Pick each line that has "spinning" out of the records.
----
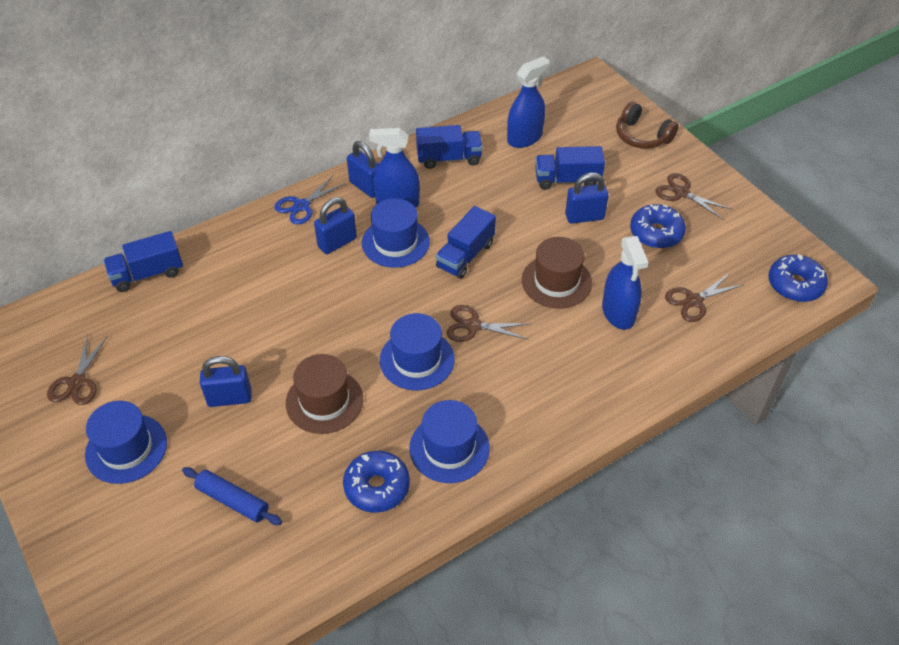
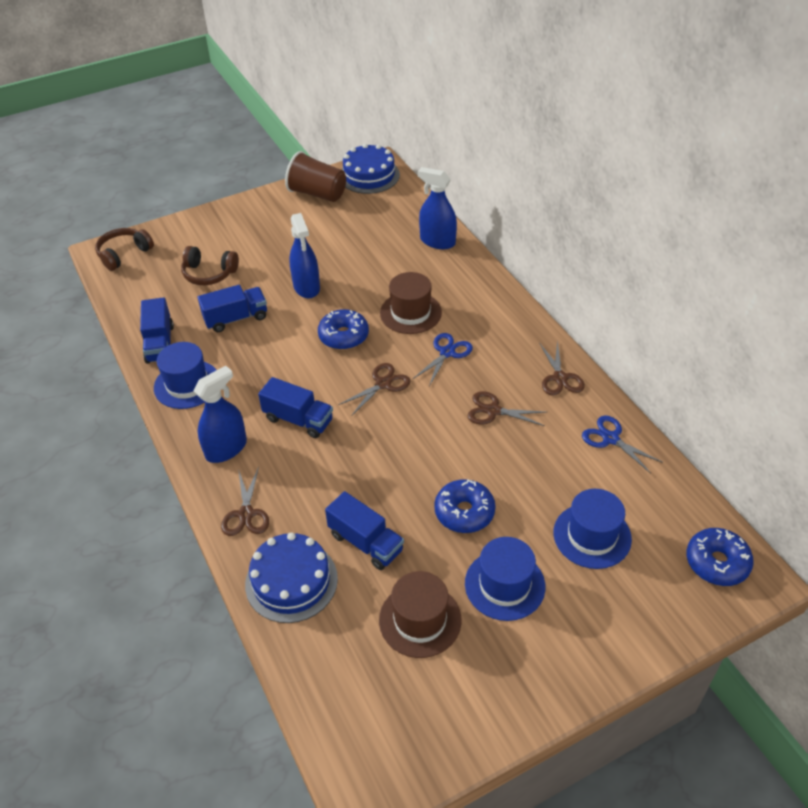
blue cake: 0 -> 2
blue hat: 4 -> 3
blue padlock: 4 -> 0
blue rolling pin: 1 -> 0
blue scissors: 1 -> 2
brown cup: 0 -> 1
brown headphones: 1 -> 2

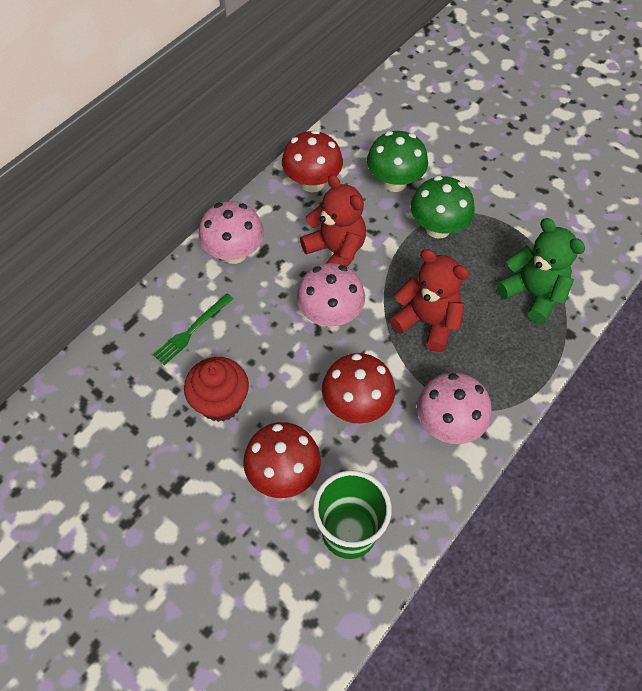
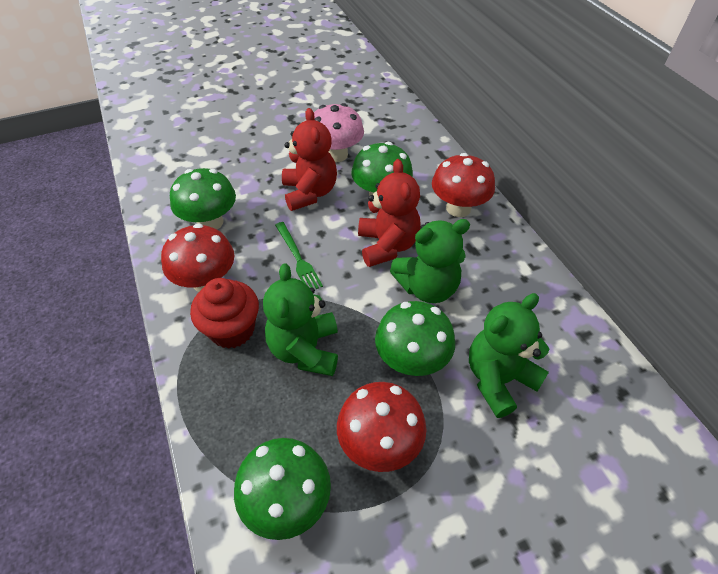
green cup: 1 -> 0
green mushroom: 2 -> 4
green teddy bear: 1 -> 3
pink mushroom: 3 -> 1

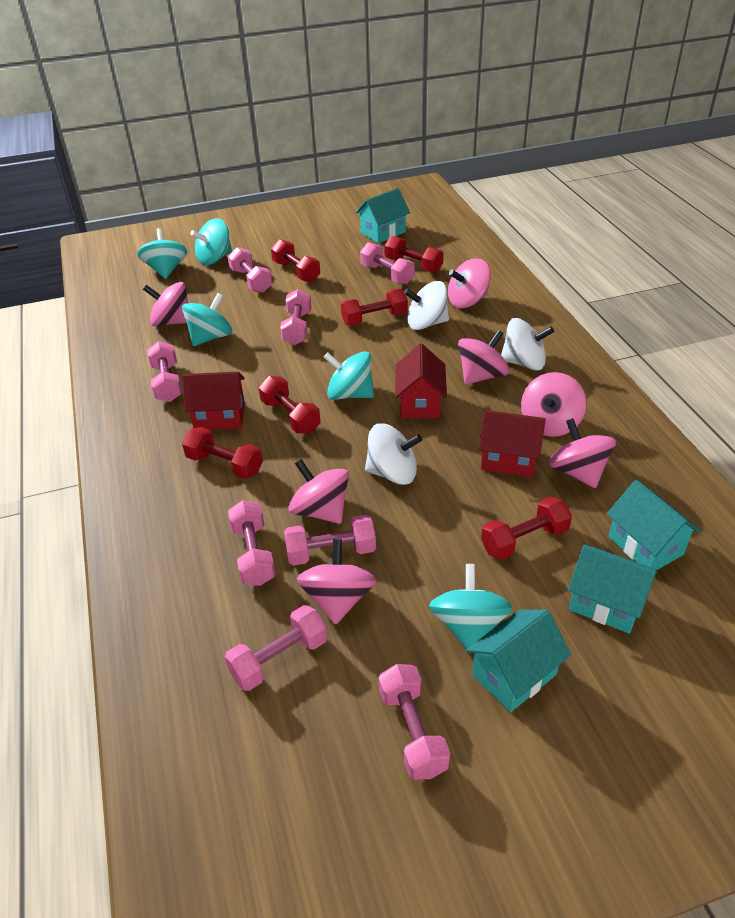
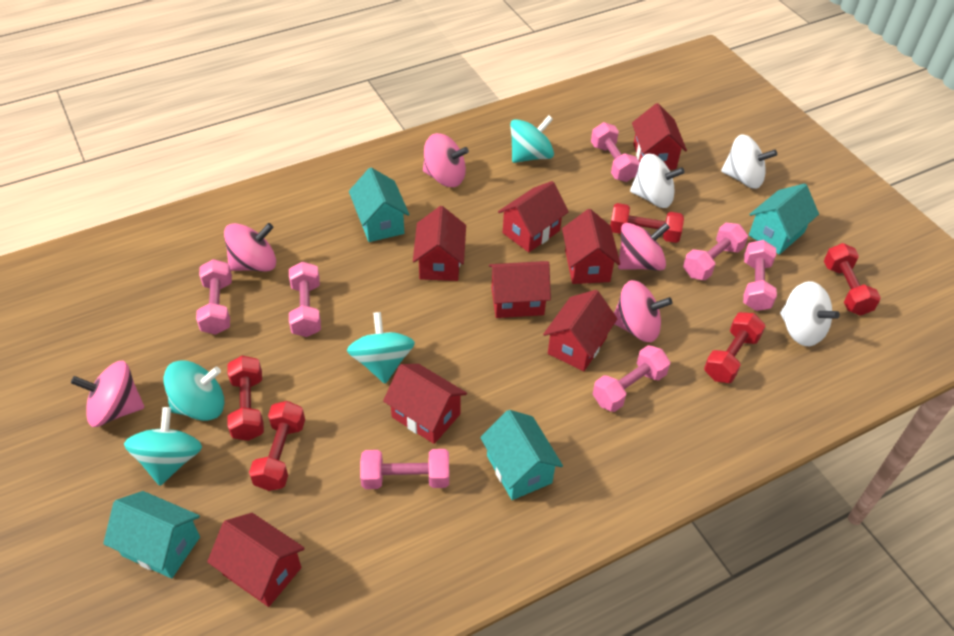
pink dumbbell: 8 -> 7
pink spinning top: 7 -> 5
red dumbbell: 6 -> 5
red house: 3 -> 8
turquoise spinning top: 5 -> 4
----
• Output below
pink spinning top: 7 -> 5
turquoise spinning top: 5 -> 4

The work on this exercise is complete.